(Spatial object tracking data)

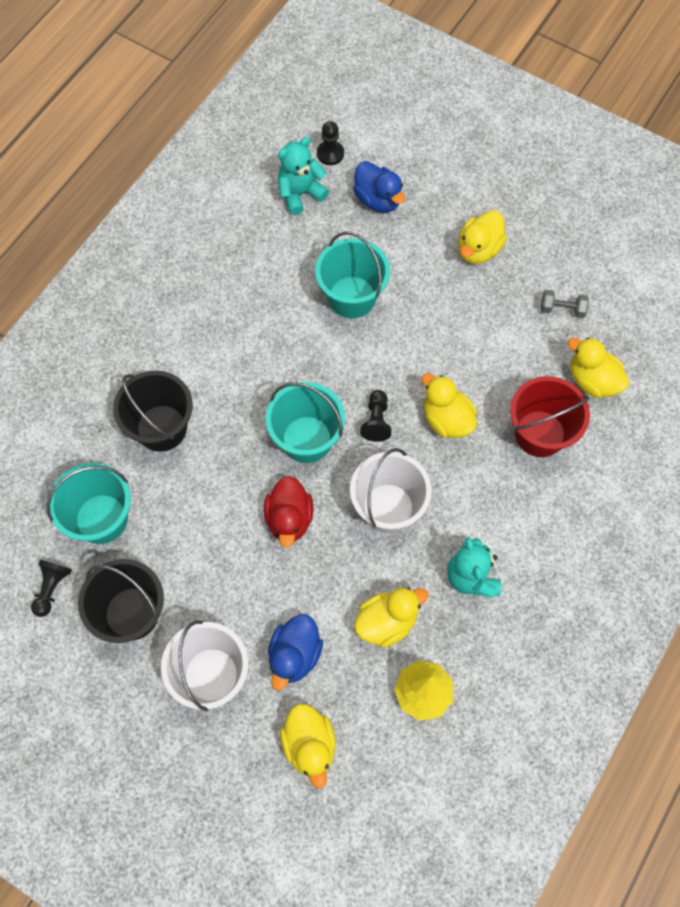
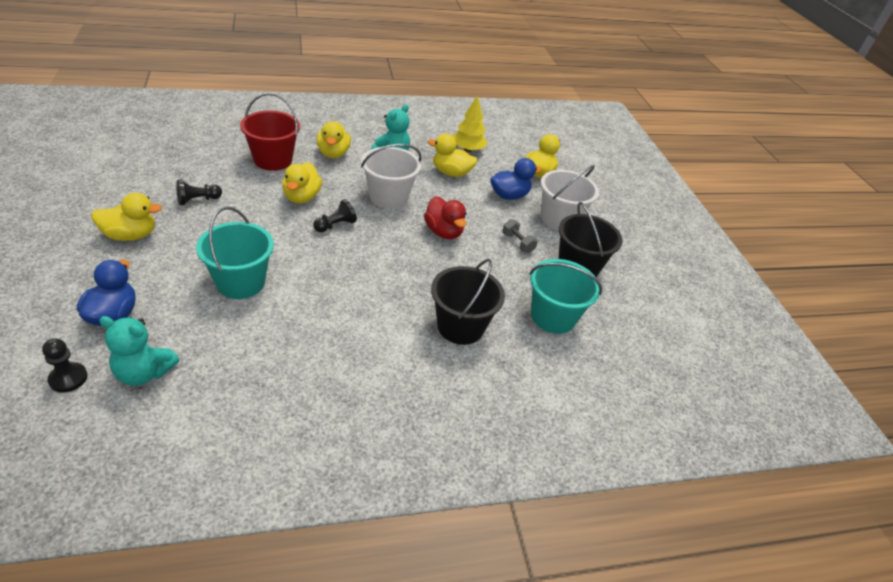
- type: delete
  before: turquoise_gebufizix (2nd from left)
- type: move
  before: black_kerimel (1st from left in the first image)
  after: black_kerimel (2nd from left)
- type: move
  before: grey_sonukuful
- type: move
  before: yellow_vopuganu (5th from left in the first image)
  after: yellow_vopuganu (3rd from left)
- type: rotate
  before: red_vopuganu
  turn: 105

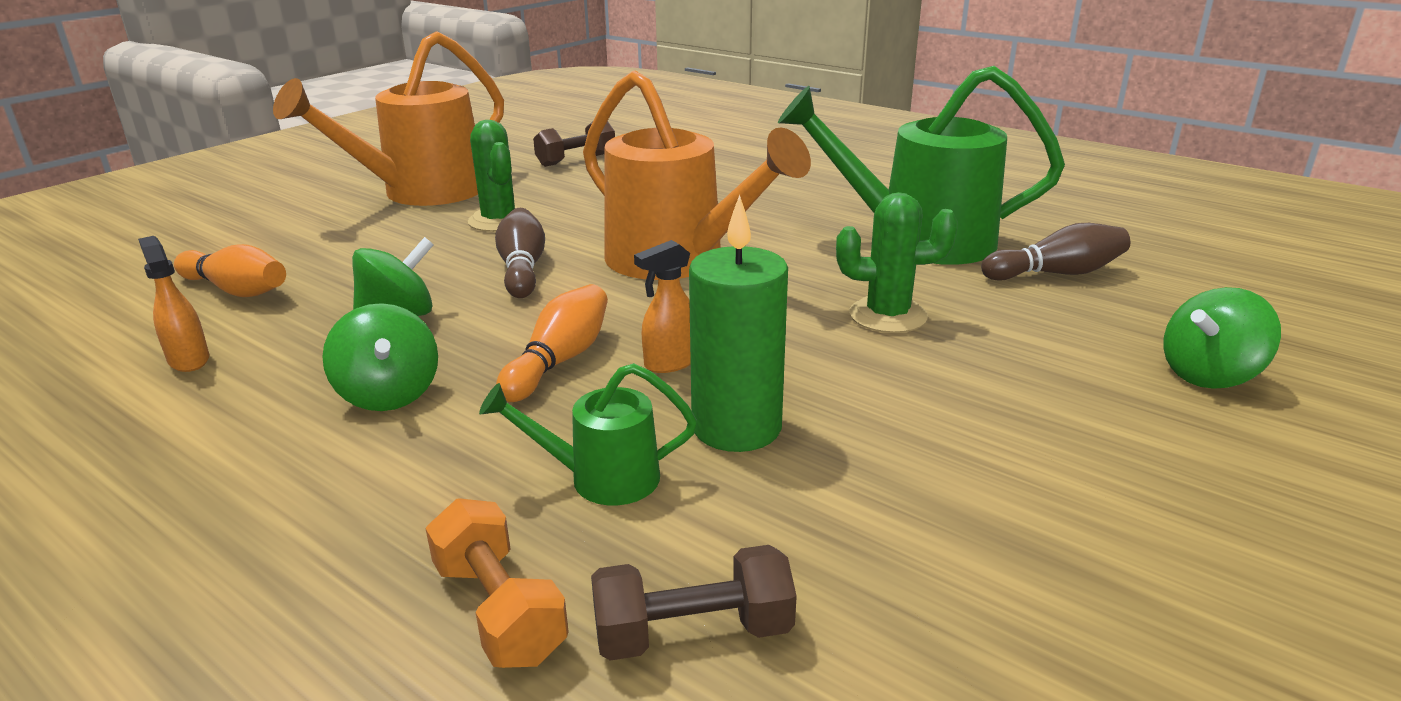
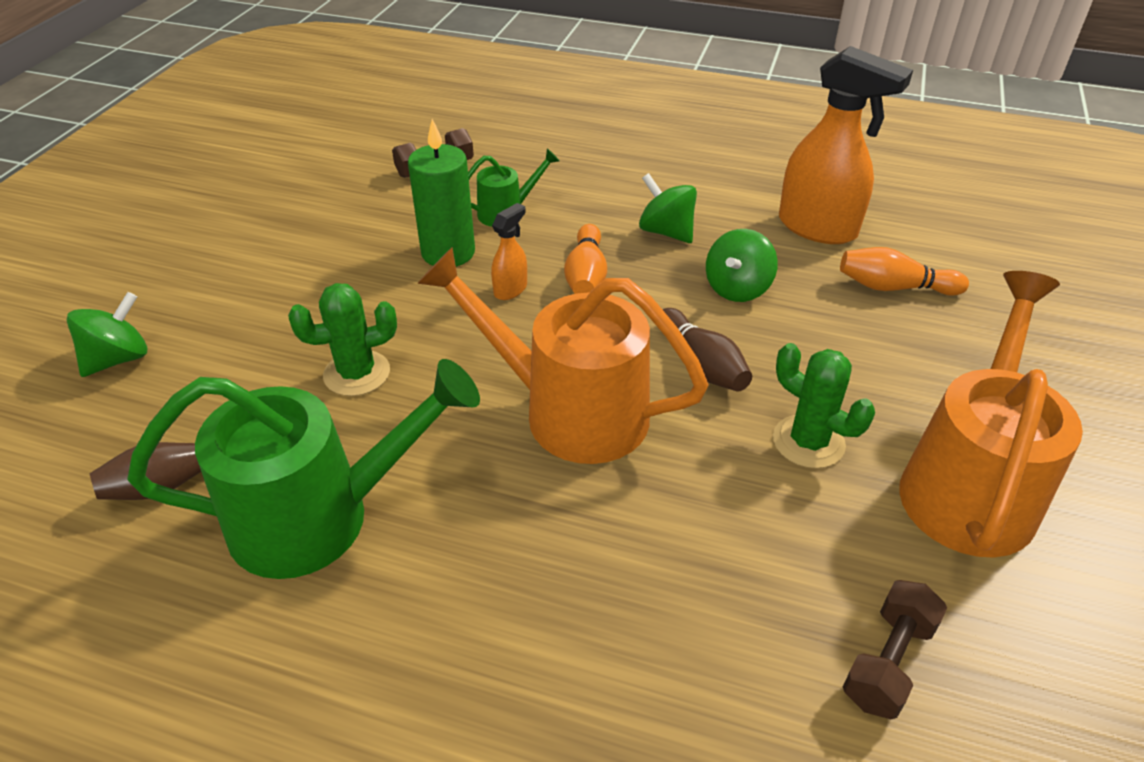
- type: delete
  before: orange_sonukuful
- type: resize
  before: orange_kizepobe (1st from left in the first image)
  scale: 2.15

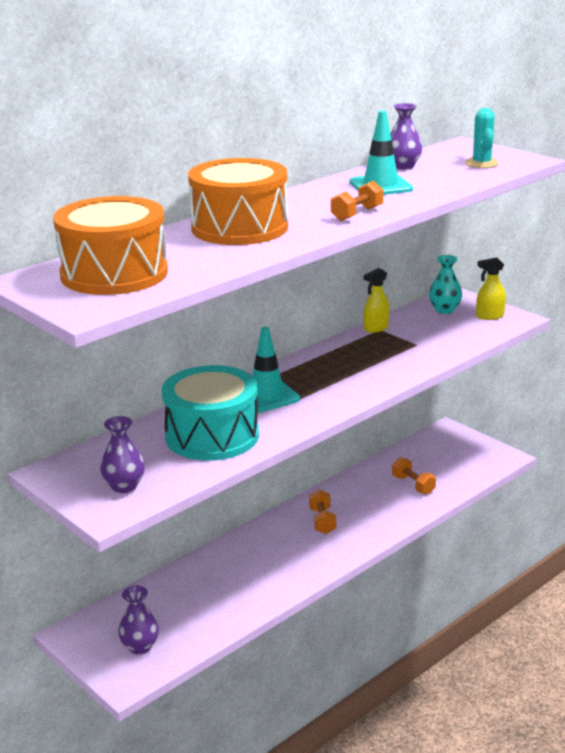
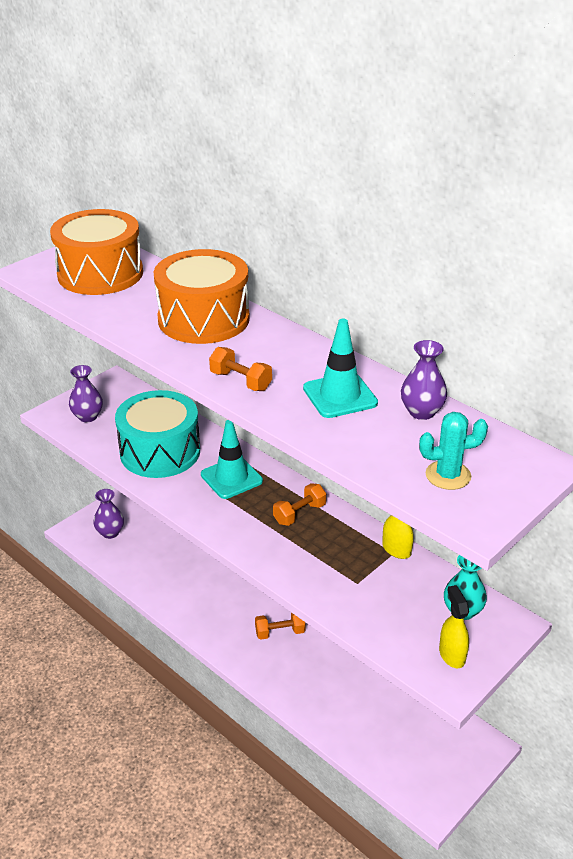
- type: move
  before: orange_sonukuful (3rd from left)

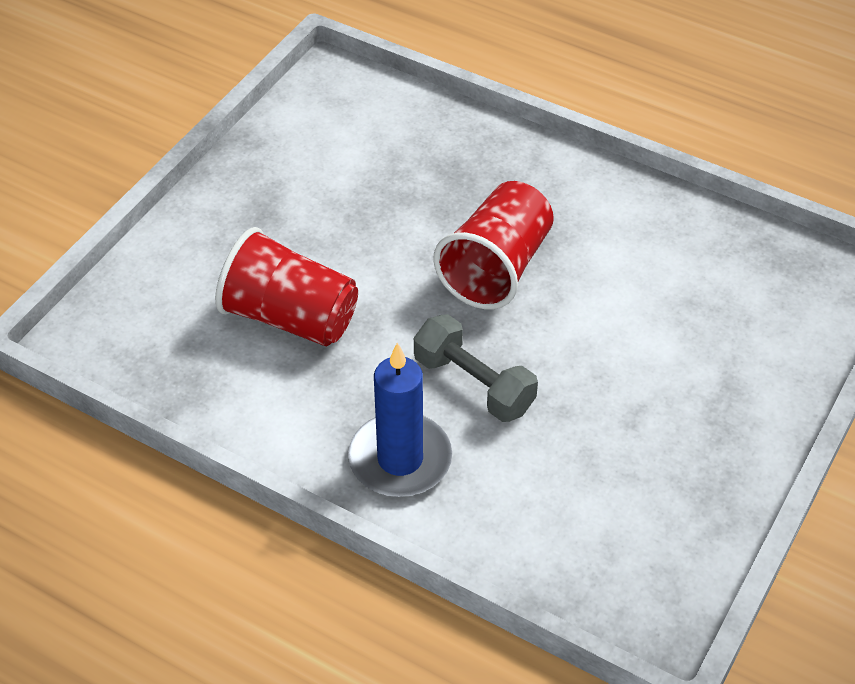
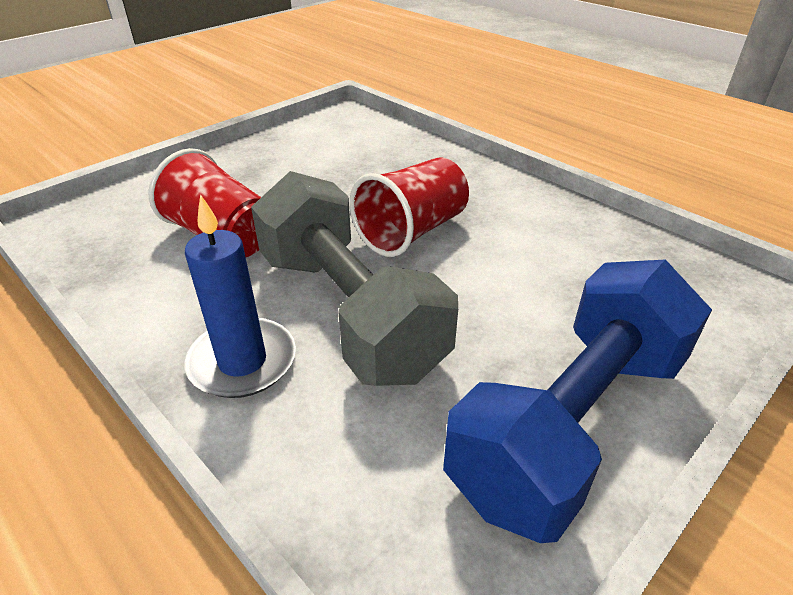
- type: insert
  after: blue_sonukuful
- type: resize
  before: grey_sonukuful
  scale: 1.94

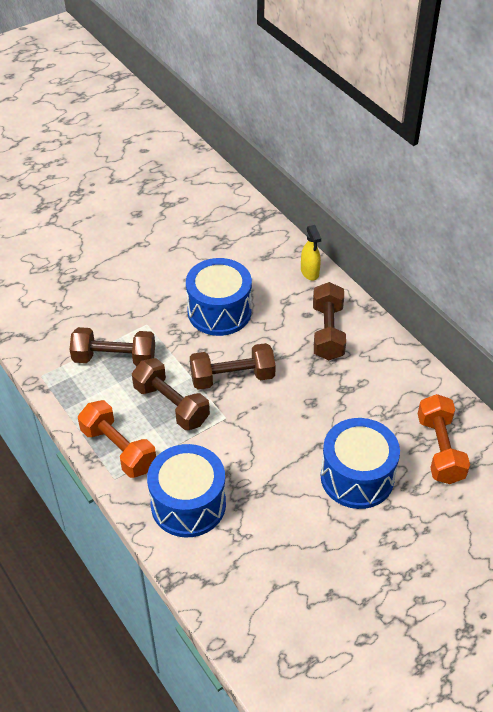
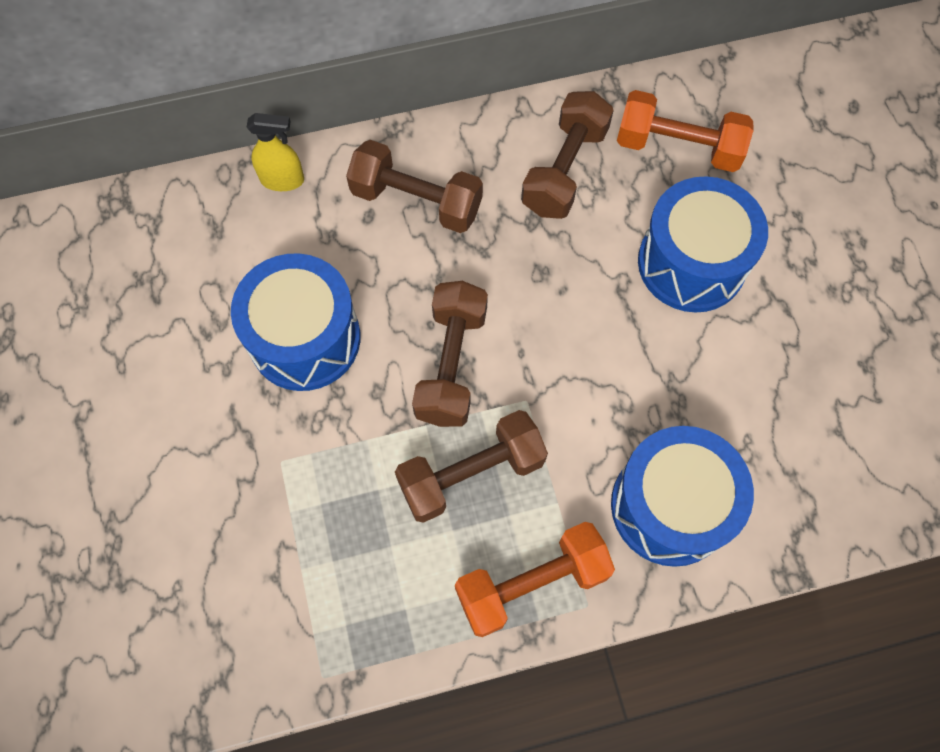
- type: move
  before: brown_sonukuful (1st from left in the first image)
  after: brown_sonukuful (4th from left)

→ **TASK BRIEF**: Please output exactly the lines of the data above, from its first line through the line with "before: red_vopuganu", and nothing else; drop the pictures.

→ **EXERCISE SOLUTION**:
- type: delete
  before: turquoise_gebufizix (2nd from left)
- type: move
  before: black_kerimel (1st from left in the first image)
  after: black_kerimel (2nd from left)
- type: move
  before: grey_sonukuful
- type: move
  before: yellow_vopuganu (5th from left in the first image)
  after: yellow_vopuganu (3rd from left)
- type: rotate
  before: red_vopuganu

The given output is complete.